Set problem:
In the lines from the beginning through the line containing "The stone statue at upper left is positioned", change "facade" to "exterior wall" and leave everything else as it is. Give back only those lines.

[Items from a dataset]
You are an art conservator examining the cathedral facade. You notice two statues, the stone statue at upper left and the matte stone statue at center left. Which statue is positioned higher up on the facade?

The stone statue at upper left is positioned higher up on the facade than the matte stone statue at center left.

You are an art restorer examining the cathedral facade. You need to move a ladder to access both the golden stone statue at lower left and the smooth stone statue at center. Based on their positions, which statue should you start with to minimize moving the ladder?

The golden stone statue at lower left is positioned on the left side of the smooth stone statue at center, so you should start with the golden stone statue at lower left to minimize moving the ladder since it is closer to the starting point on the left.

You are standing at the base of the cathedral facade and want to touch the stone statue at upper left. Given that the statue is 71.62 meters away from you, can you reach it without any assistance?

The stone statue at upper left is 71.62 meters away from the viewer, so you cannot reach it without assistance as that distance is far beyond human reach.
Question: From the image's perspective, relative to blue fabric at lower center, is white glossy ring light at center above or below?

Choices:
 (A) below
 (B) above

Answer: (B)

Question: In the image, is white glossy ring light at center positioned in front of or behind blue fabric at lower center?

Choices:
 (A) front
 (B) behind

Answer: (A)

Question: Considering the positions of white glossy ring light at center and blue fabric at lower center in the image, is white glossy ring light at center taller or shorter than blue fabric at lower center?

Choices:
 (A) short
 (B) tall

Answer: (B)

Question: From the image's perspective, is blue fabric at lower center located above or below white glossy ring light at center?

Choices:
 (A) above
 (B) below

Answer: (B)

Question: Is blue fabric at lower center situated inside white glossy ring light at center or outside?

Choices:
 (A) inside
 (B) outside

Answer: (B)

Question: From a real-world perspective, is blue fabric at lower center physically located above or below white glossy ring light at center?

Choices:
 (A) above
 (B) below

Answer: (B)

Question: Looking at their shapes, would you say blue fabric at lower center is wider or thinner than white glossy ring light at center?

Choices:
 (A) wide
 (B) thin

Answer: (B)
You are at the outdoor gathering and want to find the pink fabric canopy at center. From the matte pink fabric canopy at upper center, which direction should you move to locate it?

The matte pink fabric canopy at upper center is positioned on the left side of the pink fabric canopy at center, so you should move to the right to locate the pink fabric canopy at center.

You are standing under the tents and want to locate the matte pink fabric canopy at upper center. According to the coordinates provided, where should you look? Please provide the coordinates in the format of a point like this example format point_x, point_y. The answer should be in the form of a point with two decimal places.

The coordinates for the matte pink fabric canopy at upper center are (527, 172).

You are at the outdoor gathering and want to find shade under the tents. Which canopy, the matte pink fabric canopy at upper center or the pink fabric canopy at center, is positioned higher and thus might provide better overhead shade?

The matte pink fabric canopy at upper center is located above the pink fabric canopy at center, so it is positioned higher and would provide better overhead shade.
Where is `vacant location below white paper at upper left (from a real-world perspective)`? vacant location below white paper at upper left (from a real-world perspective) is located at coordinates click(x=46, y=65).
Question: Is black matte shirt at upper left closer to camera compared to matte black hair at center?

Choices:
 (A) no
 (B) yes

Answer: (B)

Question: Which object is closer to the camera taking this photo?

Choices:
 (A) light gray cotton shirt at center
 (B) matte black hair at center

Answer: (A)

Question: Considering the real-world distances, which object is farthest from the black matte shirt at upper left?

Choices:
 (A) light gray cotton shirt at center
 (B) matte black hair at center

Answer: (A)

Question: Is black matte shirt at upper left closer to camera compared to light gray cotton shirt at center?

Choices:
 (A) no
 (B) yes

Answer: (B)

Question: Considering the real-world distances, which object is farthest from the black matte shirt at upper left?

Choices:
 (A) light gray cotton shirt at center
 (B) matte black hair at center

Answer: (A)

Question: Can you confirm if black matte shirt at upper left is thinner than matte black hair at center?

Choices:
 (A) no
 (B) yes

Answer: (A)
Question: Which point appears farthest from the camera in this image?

Solved problem:
You are an art conservator examining the cathedral exterior wall. You notice two statues, the stone statue at upper left and the matte stone statue at center left. Which statue is positioned higher up on the exterior wall?

The stone statue at upper left is positioned higher up on the exterior wall than the matte stone statue at center left.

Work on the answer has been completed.